### Problem to solve
Reproduce only the lines below from the line containing "orange cross: (69, 42) -> (19, 81), moved" to the line containing "blue L-shape: (550, 351) -> (581, 354), moved", exactly as written, with both end lines kept. Omit the pictures.

### Data
+++++

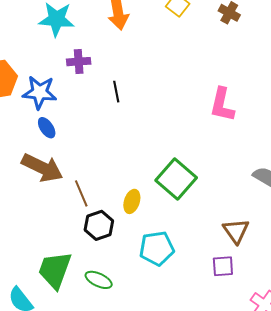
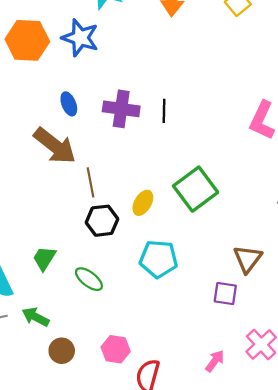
purple cross: (79, 62) -> (121, 109), moved, size x1.4
blue star: (40, 92) -> (80, 38), moved
black line: (116, 92) -> (164, 111), moved
green trapezoid: (55, 270) -> (44, 258), size x0.6

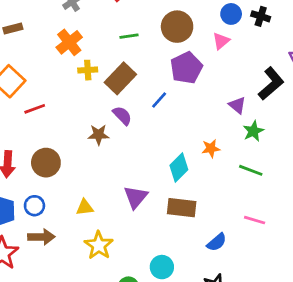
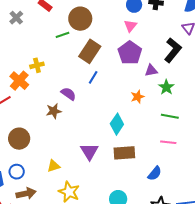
brown circle: (177, 27) -> (80, 19), moved
orange cross: (69, 42) -> (19, 81), moved
purple pentagon: (186, 68) -> (130, 53), moved
brown rectangle: (120, 78) -> (90, 51), moved
purple triangle: (237, 105) -> (151, 70), turned -40
orange star: (211, 148) -> (137, 97), moved
pink line: (255, 220) -> (168, 142), moved

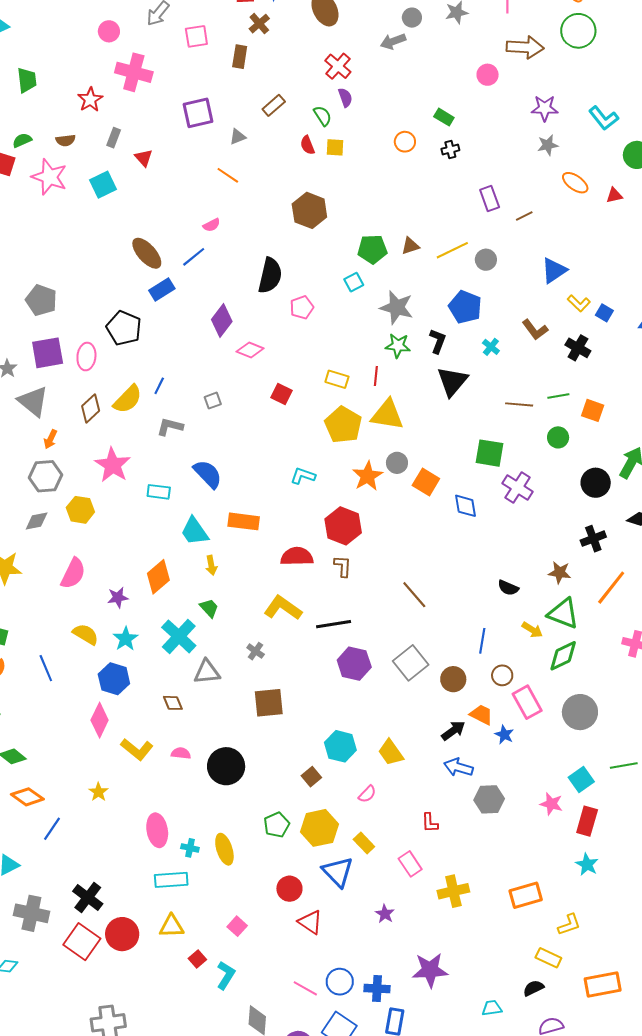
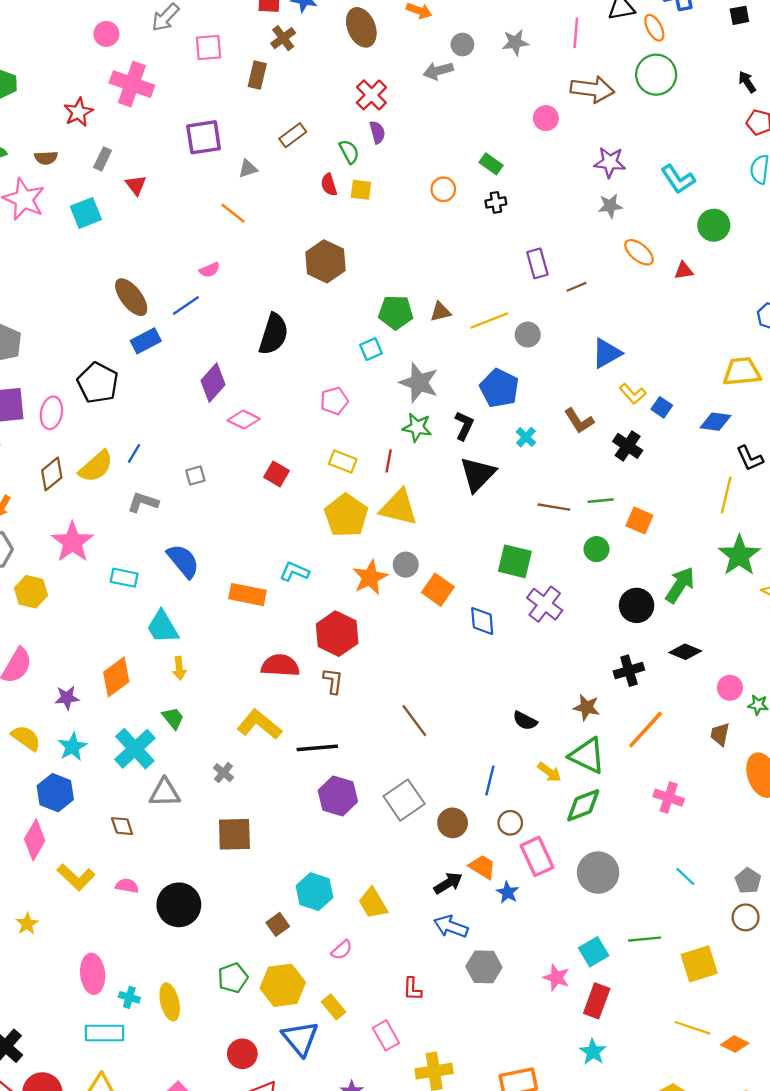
pink pentagon: (302, 307) -> (334, 401), moved
orange rectangle: (244, 521) -> (248, 595), moved

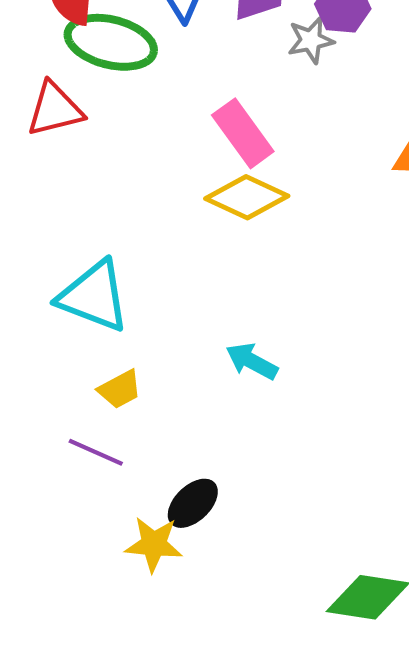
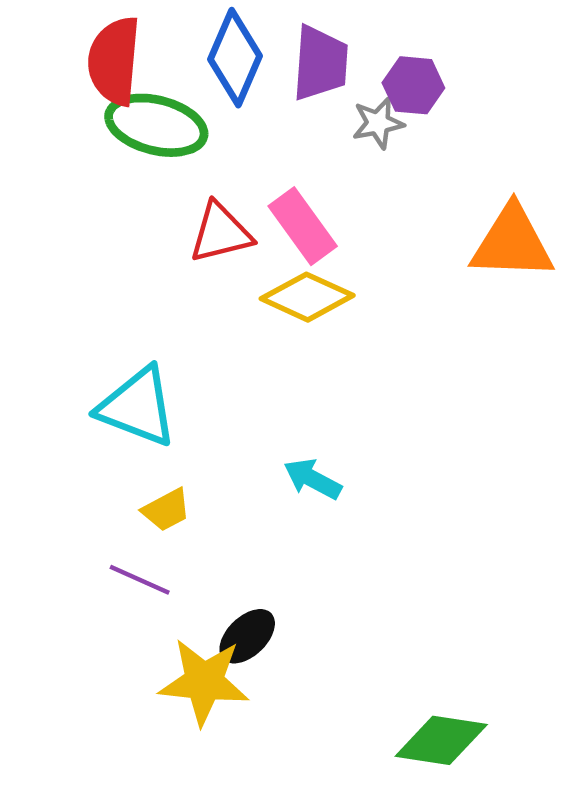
red triangle: (55, 109) -> (221, 233), moved
yellow star: (154, 544) -> (204, 682), size x1.4

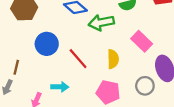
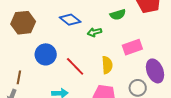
green arrow: (101, 23) -> (95, 32), size x0.6
pink rectangle: (142, 41) -> (132, 47), turned -60

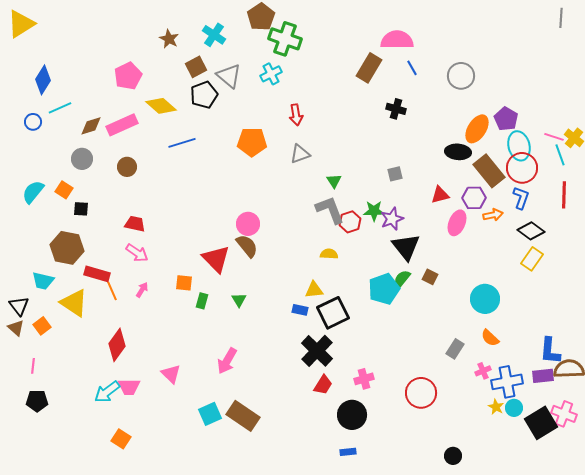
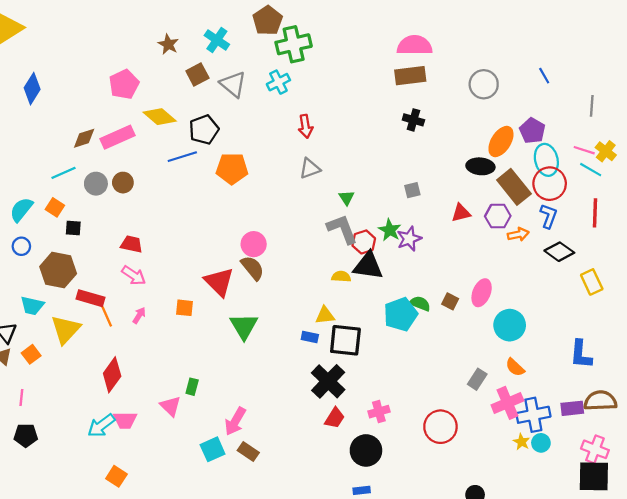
gray line: (561, 18) -> (592, 106), moved
green cross: (285, 39) -> (294, 44), turned -32
brown rectangle: (369, 68) -> (410, 76), moved, turned 52
blue line: (412, 68) -> (544, 76), moved
black pentagon: (204, 95) -> (204, 130), moved
cyan line: (60, 108) -> (63, 173), moved
blue circle: (33, 122) -> (21, 246), moved
orange pentagon: (252, 142) -> (232, 169), moved
cyan line: (560, 155) -> (591, 170), turned -40
gray circle: (82, 159) -> (96, 184), moved
green star: (374, 211) -> (390, 230), turned 30
pink ellipse: (457, 223) -> (482, 293), moved
black triangle: (406, 247) -> (368, 266), moved, turned -44
yellow rectangle: (532, 259) -> (592, 282), moved, turned -60
green semicircle: (402, 279) -> (420, 304), turned 72
green triangle: (239, 300) -> (244, 326), size x1.8
green rectangle: (202, 301) -> (192, 387), moved
yellow triangle: (74, 303) -> (66, 329), turned 40
black square: (333, 313) -> (345, 340), turned 32
blue L-shape: (550, 351) -> (581, 354), moved
pink arrow: (227, 361) -> (235, 421), moved
pink cross: (483, 371) -> (507, 403), size x1.8
brown rectangle: (243, 416) -> (248, 452), size x0.6
black square: (541, 423) -> (594, 476), moved, turned 32

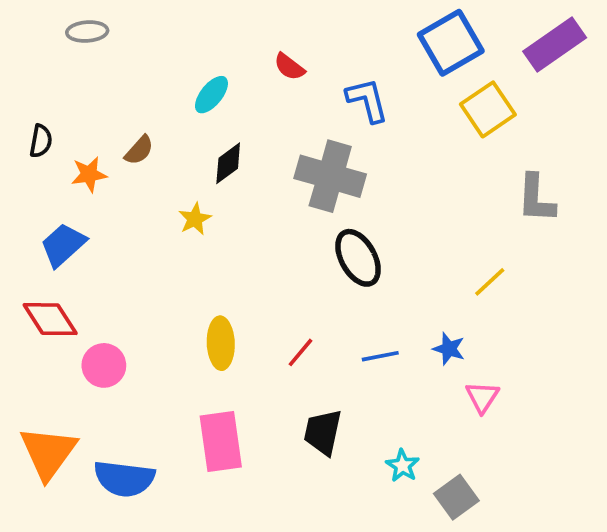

+++++

### Answer box
orange cross: (69, 42) -> (19, 81), moved
purple pentagon: (186, 68) -> (130, 53), moved
brown rectangle: (120, 78) -> (90, 51), moved
purple triangle: (237, 105) -> (151, 70), turned -40
orange star: (211, 148) -> (137, 97), moved
pink line: (255, 220) -> (168, 142), moved

pink pentagon: (302, 307) -> (334, 401), moved
orange rectangle: (244, 521) -> (248, 595), moved

red triangle: (55, 109) -> (221, 233), moved
yellow star: (154, 544) -> (204, 682), size x1.4

green arrow: (101, 23) -> (95, 32), size x0.6
pink rectangle: (142, 41) -> (132, 47), turned -60

gray line: (561, 18) -> (592, 106), moved
green cross: (285, 39) -> (294, 44), turned -32
brown rectangle: (369, 68) -> (410, 76), moved, turned 52
blue line: (412, 68) -> (544, 76), moved
black pentagon: (204, 95) -> (204, 130), moved
cyan line: (60, 108) -> (63, 173), moved
blue circle: (33, 122) -> (21, 246), moved
orange pentagon: (252, 142) -> (232, 169), moved
cyan line: (560, 155) -> (591, 170), turned -40
gray circle: (82, 159) -> (96, 184), moved
green star: (374, 211) -> (390, 230), turned 30
pink ellipse: (457, 223) -> (482, 293), moved
black triangle: (406, 247) -> (368, 266), moved, turned -44
yellow rectangle: (532, 259) -> (592, 282), moved, turned -60
green semicircle: (402, 279) -> (420, 304), turned 72
green triangle: (239, 300) -> (244, 326), size x1.8
green rectangle: (202, 301) -> (192, 387), moved
yellow triangle: (74, 303) -> (66, 329), turned 40
black square: (333, 313) -> (345, 340), turned 32
blue L-shape: (550, 351) -> (581, 354), moved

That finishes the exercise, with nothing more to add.